» **Your objective**
Produce a verbatim copy of the lines from the one holding "royal blue drum [413" through the last line of the listing, and nothing else.

» **Given records**
___

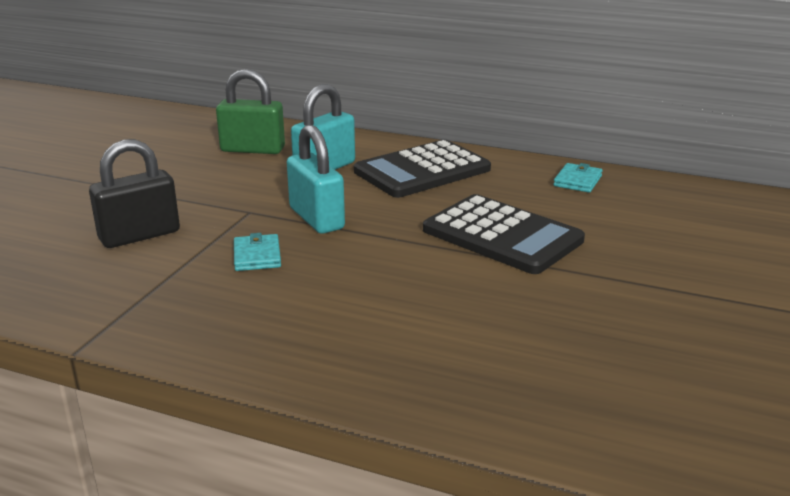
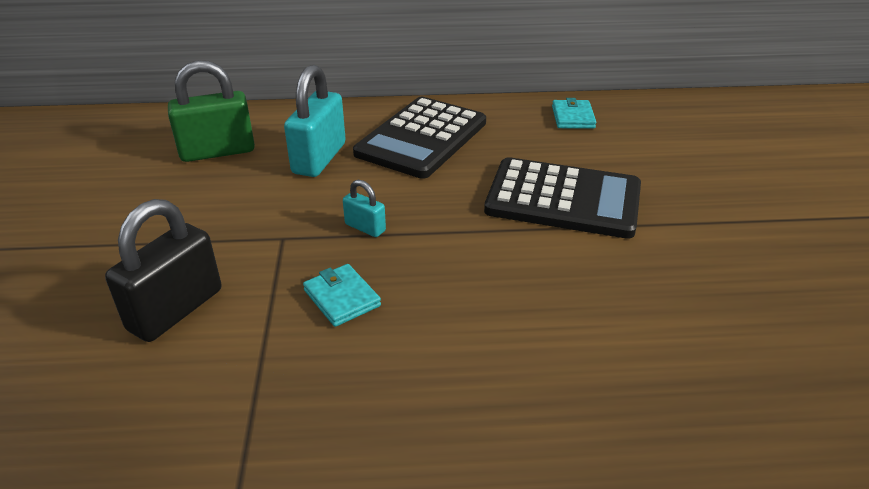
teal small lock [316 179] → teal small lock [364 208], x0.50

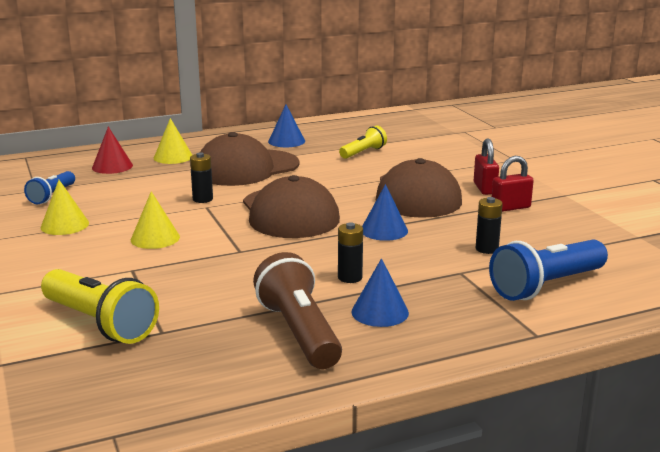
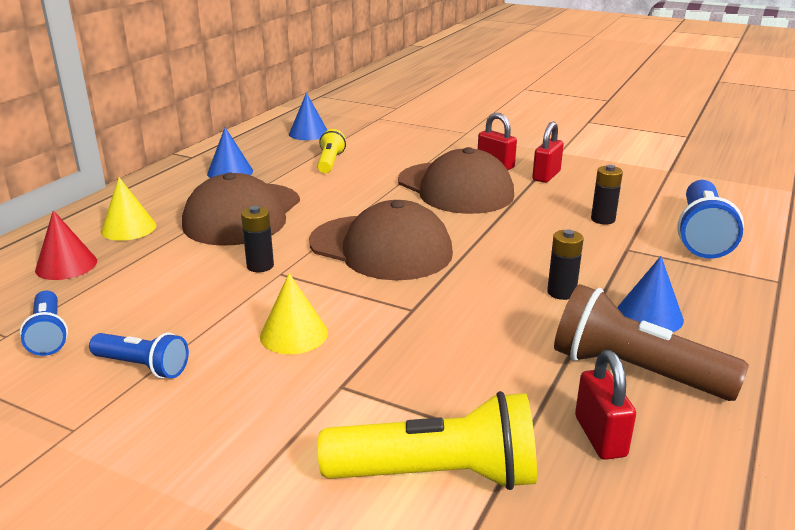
golden cone shape [64 207] → royal blue torch [139 356]
royal blue cone shape [385 212] → royal blue cone shape [308 116], move
- → red small lock [605 405]

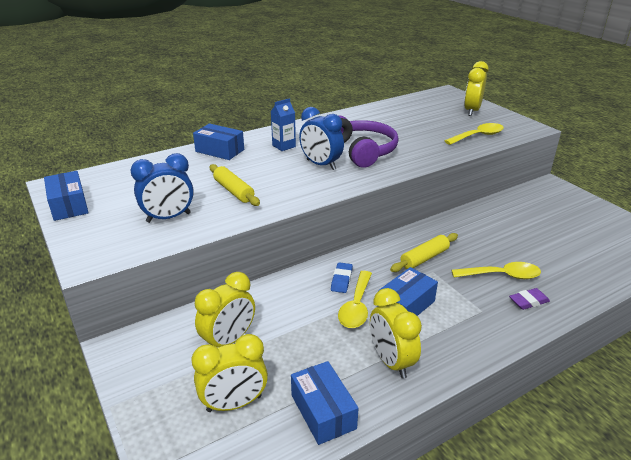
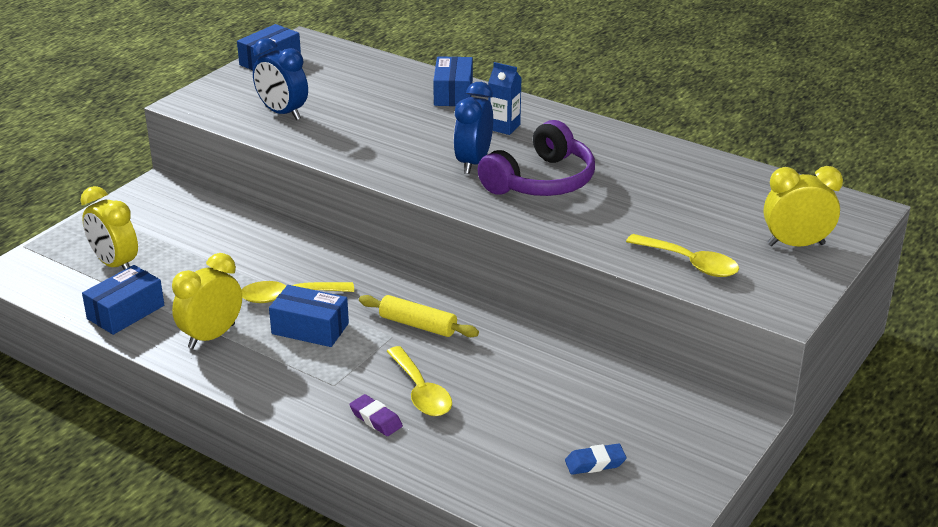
golden clock [225 309] → -
golden rolling pin [235 185] → -
royal blue eraser [342 277] → royal blue eraser [596 459], move

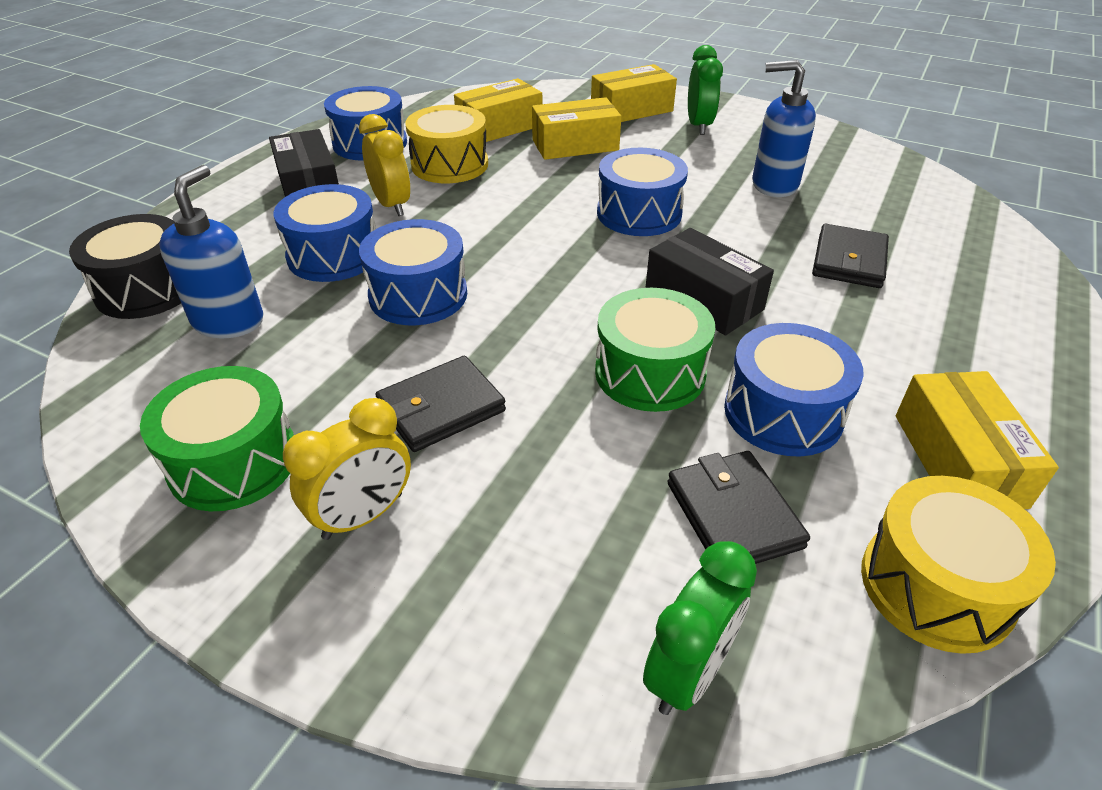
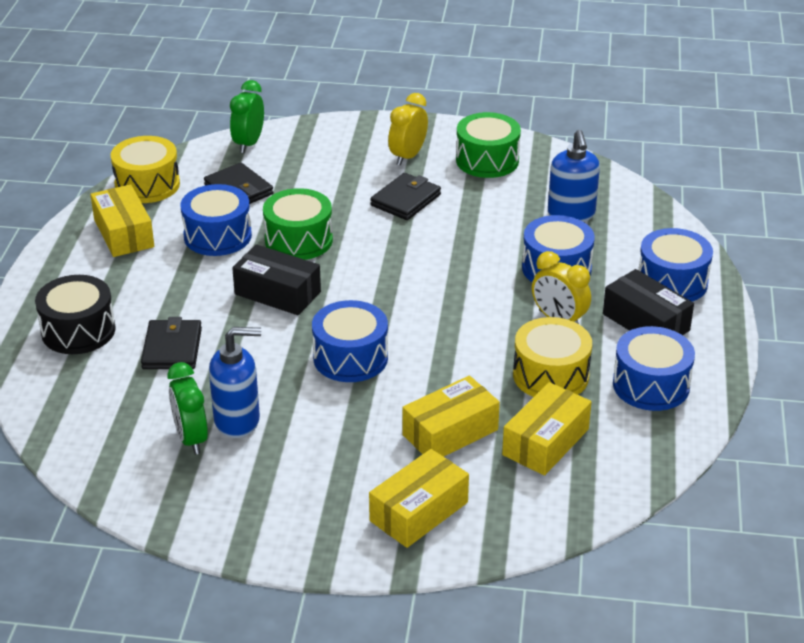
black drum [125 266] → black drum [75 314], move
royal blue drum [413 272] → royal blue drum [675 264], move
emerald clock [705 90] → emerald clock [188 408], move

___

» **Exercise response**
royal blue drum [413 272] → royal blue drum [675 264], move
emerald clock [705 90] → emerald clock [188 408], move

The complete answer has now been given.